What needs to be done: Give back exactly the lines from the one holding "yellow wallet [309,158,367,200]" to the last line of the entries, both included, and nothing more.

Data under study:
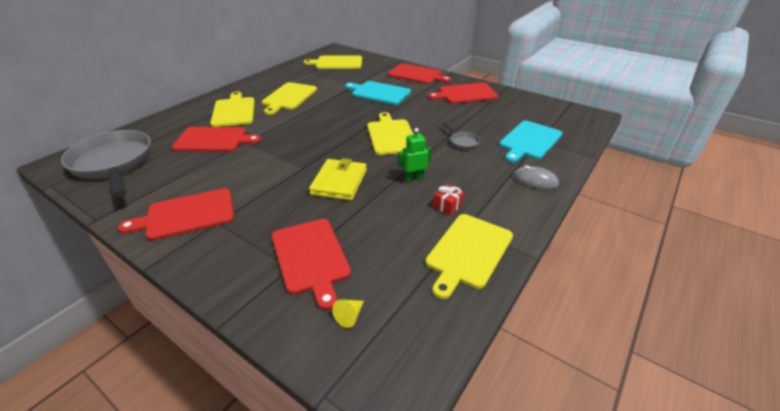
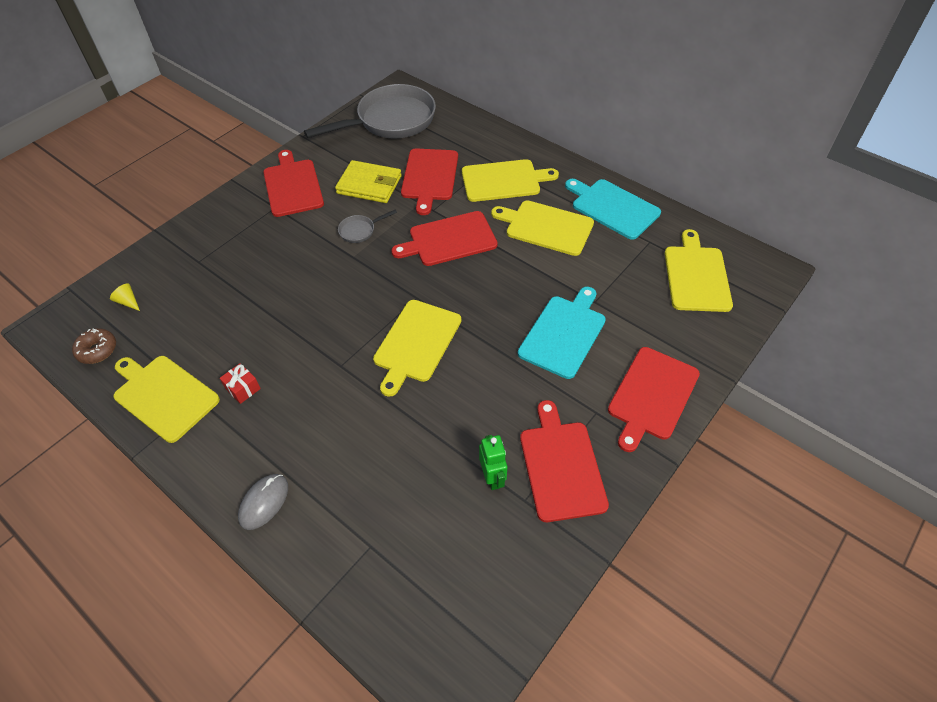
camera: 95 degrees right, 15 degrees up
red cutting board [272,219,351,310] -> red cutting board moved to [391,211,498,266]
yellow wallet [309,158,367,200] -> yellow wallet moved to [335,160,402,203]
yellow cutting board [367,112,414,155] -> yellow cutting board turned 120 degrees clockwise [373,300,461,397]
green robot [398,128,432,182] -> green robot moved to [479,435,507,490]
grey pan [442,122,480,150] -> grey pan moved to [338,210,397,243]
turquoise cutting board [499,121,562,163] -> turquoise cutting board moved to [565,179,661,240]
none -> brown donut [72,328,116,364]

Reply to the task:
yellow wallet [309,158,367,200] -> yellow wallet moved to [335,160,402,203]
yellow cutting board [367,112,414,155] -> yellow cutting board turned 120 degrees clockwise [373,300,461,397]
green robot [398,128,432,182] -> green robot moved to [479,435,507,490]
grey pan [442,122,480,150] -> grey pan moved to [338,210,397,243]
turquoise cutting board [499,121,562,163] -> turquoise cutting board moved to [565,179,661,240]
none -> brown donut [72,328,116,364]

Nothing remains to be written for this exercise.